**Spatial reasoning data**
----

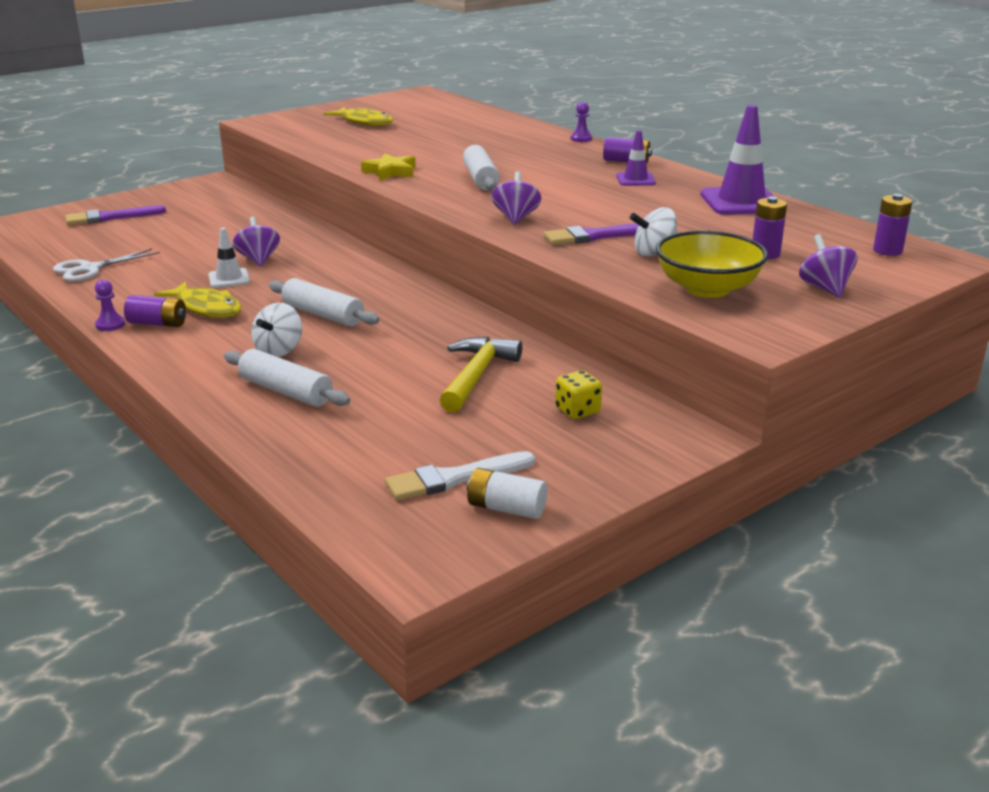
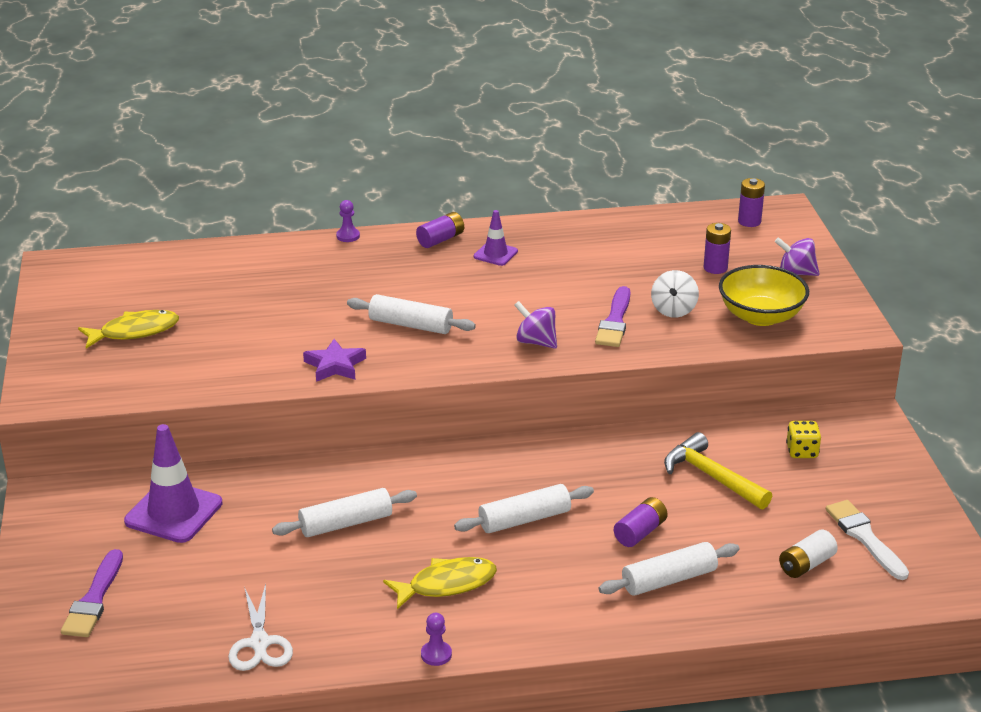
camera: 60 degrees left, 5 degrees up
(157, 323) = (459, 623): purple battery -> purple battery (640, 532)
(229, 278) = (381, 554): white traffic cone -> none
(258, 259) = (346, 523): purple spinning top -> white rolling pin
(279, 350) = (583, 564): white spinning top -> none
(390, 172) = (335, 365): yellow star -> purple star
(454, 478) = (865, 537): white brush -> white brush turned 150 degrees clockwise
(506, 508) = (917, 528): white battery -> white battery (806, 564)
(741, 202) = (598, 232): purple traffic cone -> purple traffic cone (174, 512)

----

**WHAT IS EXPECTED**
Restate word for word only the lines from where the entries begin through the one with "(506, 508) = (917, 528): white"; omit the pictures.

**EXERCISE ANSWER**
camera: 60 degrees left, 5 degrees up
(157, 323) = (459, 623): purple battery -> purple battery (640, 532)
(229, 278) = (381, 554): white traffic cone -> none
(258, 259) = (346, 523): purple spinning top -> white rolling pin
(279, 350) = (583, 564): white spinning top -> none
(390, 172) = (335, 365): yellow star -> purple star
(454, 478) = (865, 537): white brush -> white brush turned 150 degrees clockwise
(506, 508) = (917, 528): white battery -> white battery (806, 564)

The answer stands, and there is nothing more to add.